The answer is a stretch of the material below, returned exactly: the line containing "(507, 120) = (568, 261): black", the line containing "camera: 35 degrees left, 15 degrees down", and all lines between.

**Exercise data:**
--------------------
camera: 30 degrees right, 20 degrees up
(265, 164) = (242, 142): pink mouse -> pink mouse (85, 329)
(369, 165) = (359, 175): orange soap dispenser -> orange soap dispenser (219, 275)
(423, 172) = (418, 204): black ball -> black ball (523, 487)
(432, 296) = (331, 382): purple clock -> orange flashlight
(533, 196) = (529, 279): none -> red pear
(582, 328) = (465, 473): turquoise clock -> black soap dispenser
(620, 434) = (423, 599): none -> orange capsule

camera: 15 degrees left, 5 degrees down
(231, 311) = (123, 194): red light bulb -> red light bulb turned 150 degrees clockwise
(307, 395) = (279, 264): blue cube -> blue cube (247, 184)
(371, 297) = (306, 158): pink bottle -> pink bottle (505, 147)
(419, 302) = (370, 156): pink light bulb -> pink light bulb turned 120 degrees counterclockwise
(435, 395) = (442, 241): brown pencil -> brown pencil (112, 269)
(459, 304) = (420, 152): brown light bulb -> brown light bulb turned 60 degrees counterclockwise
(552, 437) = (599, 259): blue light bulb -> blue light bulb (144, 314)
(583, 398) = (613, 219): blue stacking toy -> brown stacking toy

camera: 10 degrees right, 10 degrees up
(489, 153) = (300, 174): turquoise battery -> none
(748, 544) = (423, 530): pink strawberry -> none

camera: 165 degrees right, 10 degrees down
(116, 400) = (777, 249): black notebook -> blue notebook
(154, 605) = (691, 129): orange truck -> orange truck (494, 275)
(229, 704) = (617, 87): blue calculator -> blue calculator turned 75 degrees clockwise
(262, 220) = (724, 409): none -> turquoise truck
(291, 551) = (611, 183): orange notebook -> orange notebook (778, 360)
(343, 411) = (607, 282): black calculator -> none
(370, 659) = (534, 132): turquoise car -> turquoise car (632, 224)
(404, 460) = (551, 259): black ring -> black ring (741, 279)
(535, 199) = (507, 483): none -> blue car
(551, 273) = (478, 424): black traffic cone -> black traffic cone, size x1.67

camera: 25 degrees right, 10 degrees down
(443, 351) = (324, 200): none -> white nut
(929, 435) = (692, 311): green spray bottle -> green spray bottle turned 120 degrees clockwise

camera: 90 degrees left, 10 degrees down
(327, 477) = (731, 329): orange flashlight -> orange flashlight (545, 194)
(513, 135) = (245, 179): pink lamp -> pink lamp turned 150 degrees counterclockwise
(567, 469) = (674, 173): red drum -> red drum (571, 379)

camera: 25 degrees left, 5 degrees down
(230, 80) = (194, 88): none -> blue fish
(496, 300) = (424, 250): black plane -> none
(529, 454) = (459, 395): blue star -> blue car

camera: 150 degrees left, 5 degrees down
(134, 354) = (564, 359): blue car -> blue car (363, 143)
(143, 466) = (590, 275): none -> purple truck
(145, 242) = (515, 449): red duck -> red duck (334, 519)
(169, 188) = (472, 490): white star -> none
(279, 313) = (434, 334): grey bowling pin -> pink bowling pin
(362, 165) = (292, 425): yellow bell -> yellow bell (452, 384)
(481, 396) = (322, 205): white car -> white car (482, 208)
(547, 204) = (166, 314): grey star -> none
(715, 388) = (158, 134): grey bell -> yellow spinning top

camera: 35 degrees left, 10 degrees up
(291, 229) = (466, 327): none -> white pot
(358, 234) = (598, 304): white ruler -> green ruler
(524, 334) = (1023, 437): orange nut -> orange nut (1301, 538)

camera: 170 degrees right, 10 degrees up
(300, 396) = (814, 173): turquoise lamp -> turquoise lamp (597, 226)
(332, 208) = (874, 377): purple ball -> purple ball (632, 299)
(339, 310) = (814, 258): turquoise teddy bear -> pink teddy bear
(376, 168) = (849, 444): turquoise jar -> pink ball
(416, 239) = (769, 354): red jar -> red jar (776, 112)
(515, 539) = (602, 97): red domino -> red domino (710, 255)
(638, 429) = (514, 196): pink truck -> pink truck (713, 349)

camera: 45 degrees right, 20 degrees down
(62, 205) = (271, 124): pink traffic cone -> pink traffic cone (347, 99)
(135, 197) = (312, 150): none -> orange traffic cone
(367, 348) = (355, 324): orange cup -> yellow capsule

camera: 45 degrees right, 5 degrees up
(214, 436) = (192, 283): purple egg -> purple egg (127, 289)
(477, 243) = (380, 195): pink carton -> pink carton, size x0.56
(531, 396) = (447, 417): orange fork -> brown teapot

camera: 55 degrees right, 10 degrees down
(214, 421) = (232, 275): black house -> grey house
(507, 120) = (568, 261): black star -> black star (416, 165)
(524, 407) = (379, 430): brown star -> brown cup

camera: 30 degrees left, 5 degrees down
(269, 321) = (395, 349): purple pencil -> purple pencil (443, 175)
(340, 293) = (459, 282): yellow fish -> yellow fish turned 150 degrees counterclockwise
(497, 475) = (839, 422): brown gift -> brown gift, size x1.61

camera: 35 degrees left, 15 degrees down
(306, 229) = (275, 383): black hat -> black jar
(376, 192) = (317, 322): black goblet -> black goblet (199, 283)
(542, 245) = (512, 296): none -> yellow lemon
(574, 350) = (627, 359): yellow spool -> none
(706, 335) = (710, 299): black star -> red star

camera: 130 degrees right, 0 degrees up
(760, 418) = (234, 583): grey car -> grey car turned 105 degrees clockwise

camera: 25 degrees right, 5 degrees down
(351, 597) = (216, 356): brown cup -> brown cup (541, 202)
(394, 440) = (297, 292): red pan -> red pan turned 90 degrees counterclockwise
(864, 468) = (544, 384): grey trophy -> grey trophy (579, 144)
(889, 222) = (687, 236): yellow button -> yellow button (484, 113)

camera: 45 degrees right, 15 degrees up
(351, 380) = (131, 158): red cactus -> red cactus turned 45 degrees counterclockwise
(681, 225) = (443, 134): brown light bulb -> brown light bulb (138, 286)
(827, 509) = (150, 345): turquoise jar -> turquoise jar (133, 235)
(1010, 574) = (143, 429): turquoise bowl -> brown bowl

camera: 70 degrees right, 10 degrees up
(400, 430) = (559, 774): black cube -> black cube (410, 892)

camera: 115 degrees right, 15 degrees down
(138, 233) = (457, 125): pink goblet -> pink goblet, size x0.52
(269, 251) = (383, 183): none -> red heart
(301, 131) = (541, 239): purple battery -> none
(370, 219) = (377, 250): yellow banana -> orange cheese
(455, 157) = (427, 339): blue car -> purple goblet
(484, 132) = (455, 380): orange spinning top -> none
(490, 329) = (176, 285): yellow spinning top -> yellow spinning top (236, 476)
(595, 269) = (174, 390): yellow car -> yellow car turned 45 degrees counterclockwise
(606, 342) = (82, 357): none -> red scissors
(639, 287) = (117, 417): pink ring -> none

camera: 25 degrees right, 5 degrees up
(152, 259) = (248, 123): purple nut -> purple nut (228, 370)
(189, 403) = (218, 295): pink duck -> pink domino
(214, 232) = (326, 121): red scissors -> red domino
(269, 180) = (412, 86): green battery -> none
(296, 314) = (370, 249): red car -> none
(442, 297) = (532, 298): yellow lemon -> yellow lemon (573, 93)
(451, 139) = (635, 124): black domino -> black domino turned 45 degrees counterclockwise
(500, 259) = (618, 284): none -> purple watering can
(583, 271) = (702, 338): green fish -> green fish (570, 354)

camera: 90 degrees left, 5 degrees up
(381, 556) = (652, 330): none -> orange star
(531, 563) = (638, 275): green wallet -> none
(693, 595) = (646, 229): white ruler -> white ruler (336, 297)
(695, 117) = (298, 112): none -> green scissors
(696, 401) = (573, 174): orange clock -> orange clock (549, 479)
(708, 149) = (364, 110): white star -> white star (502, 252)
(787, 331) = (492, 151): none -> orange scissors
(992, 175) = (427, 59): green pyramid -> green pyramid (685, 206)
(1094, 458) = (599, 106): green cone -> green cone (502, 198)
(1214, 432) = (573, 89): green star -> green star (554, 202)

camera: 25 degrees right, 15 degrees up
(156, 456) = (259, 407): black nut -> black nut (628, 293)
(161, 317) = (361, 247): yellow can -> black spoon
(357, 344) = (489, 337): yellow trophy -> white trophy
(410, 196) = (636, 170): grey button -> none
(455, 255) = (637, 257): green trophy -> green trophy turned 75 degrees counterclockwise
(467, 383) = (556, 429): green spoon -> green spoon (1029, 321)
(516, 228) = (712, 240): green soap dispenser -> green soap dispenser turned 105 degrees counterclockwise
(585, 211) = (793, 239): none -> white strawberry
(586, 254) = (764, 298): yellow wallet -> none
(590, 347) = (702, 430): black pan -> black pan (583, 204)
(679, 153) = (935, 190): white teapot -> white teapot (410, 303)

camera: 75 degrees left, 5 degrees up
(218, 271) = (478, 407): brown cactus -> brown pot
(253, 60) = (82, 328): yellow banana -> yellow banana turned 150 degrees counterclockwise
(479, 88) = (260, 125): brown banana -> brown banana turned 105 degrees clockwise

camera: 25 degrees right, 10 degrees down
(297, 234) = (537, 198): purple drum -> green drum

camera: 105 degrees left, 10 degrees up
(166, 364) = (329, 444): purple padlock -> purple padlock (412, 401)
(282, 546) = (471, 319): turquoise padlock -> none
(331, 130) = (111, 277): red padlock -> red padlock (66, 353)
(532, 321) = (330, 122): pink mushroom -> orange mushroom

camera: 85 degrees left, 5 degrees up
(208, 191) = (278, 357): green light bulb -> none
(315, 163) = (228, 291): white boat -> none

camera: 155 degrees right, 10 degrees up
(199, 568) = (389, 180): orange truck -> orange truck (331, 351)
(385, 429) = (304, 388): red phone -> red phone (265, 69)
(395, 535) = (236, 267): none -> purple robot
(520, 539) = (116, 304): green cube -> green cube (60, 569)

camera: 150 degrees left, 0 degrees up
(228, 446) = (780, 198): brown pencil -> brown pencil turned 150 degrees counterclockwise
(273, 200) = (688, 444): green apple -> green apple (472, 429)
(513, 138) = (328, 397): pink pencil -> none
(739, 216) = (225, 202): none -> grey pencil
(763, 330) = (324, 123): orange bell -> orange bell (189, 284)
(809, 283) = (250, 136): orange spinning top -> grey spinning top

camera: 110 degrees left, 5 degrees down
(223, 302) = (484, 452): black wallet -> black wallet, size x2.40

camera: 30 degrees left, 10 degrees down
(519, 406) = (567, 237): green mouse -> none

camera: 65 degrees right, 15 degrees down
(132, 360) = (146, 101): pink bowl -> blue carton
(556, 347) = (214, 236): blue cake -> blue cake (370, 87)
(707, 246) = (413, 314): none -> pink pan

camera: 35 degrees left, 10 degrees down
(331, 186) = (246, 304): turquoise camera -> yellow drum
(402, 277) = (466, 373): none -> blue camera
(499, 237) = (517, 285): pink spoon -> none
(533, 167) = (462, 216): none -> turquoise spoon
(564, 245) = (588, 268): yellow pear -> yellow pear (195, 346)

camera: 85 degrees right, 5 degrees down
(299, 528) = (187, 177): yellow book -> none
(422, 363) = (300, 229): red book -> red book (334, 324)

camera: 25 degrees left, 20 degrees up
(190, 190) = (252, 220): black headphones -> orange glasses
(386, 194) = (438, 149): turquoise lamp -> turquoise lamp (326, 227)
--------------------
**Reply to the exercise:**
(507, 120) = (568, 261): black star -> black star (416, 165)
(524, 407) = (379, 430): brown star -> brown cup

camera: 30 degrees left, 5 degrees down
(269, 321) = (395, 349): purple pencil -> purple pencil (443, 175)
(340, 293) = (459, 282): yellow fish -> yellow fish turned 150 degrees counterclockwise
(497, 475) = (839, 422): brown gift -> brown gift, size x1.61

camera: 35 degrees left, 15 degrees down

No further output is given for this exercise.